* _Recorded data_
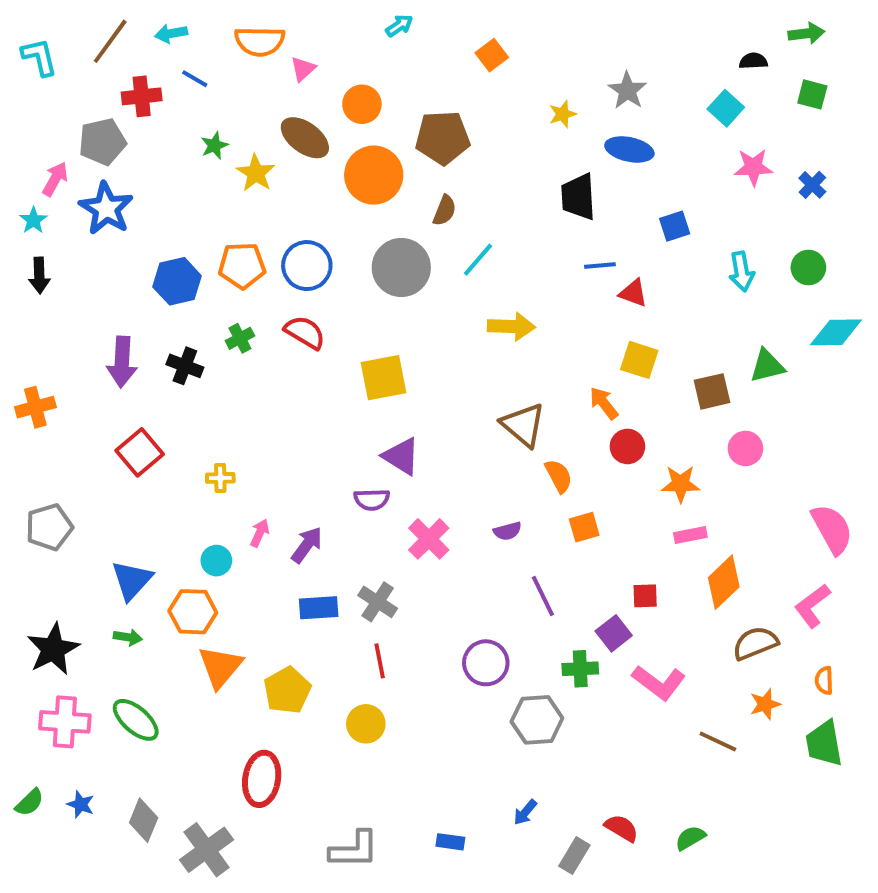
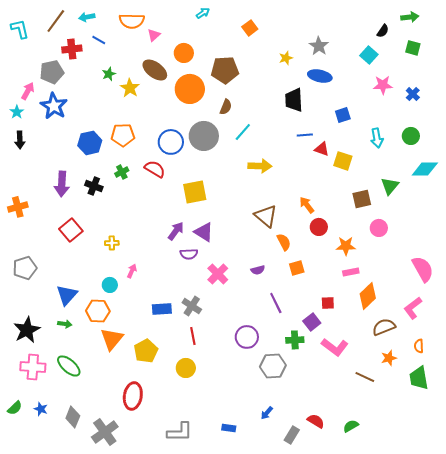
black semicircle: (753, 61) -> (383, 31), turned 128
blue circle: (307, 266) -> (171, 142), moved
yellow square: (639, 360) -> (343, 161), moved
green triangle: (767, 366) -> (390, 186), turned -36
purple arrow: (307, 545) -> (176, 231), moved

* _Instructions for the task_
Repeat the data above exactly, but not the pictures.

* _Output for this exercise_
black semicircle: (753, 61) -> (383, 31), turned 128
blue circle: (307, 266) -> (171, 142), moved
yellow square: (639, 360) -> (343, 161), moved
green triangle: (767, 366) -> (390, 186), turned -36
purple arrow: (307, 545) -> (176, 231), moved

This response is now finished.